Collected data entries
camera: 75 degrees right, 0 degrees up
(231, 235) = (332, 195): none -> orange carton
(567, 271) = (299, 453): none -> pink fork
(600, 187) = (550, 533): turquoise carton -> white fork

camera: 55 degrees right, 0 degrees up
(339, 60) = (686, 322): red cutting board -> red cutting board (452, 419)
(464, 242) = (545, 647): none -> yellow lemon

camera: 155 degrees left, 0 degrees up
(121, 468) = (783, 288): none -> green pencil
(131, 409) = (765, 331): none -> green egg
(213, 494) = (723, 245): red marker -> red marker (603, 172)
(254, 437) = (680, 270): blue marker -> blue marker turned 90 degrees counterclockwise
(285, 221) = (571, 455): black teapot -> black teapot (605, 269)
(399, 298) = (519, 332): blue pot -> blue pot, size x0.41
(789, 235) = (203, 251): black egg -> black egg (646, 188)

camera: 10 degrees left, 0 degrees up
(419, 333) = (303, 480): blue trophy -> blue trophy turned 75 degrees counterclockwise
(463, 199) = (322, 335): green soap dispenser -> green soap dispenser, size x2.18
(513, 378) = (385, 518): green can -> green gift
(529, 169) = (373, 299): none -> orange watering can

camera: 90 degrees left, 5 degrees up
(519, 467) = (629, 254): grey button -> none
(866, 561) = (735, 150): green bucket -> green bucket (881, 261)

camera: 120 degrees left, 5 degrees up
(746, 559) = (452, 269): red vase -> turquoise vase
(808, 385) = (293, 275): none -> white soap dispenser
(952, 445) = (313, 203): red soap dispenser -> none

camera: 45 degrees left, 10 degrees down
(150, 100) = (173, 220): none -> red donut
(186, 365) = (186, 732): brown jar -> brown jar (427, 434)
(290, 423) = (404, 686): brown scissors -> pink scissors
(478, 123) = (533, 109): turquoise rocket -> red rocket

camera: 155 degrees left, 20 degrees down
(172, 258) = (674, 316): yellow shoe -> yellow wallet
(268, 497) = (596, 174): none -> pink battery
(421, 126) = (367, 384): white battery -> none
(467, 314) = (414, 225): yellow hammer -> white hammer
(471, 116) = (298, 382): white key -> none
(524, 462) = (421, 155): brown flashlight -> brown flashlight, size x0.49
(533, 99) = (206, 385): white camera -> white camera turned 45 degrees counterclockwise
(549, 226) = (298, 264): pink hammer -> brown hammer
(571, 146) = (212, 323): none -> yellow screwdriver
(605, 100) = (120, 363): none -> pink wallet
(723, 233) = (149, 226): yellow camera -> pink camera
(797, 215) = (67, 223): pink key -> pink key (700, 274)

AIM OF THE EXERCISE:
Beginning at the top of the records above, transcribe each line exactly up to and including the line that holds "camera: 155 degrees left, 0 degrees up".

ANSWER AREA:
camera: 75 degrees right, 0 degrees up
(231, 235) = (332, 195): none -> orange carton
(567, 271) = (299, 453): none -> pink fork
(600, 187) = (550, 533): turquoise carton -> white fork

camera: 55 degrees right, 0 degrees up
(339, 60) = (686, 322): red cutting board -> red cutting board (452, 419)
(464, 242) = (545, 647): none -> yellow lemon

camera: 155 degrees left, 0 degrees up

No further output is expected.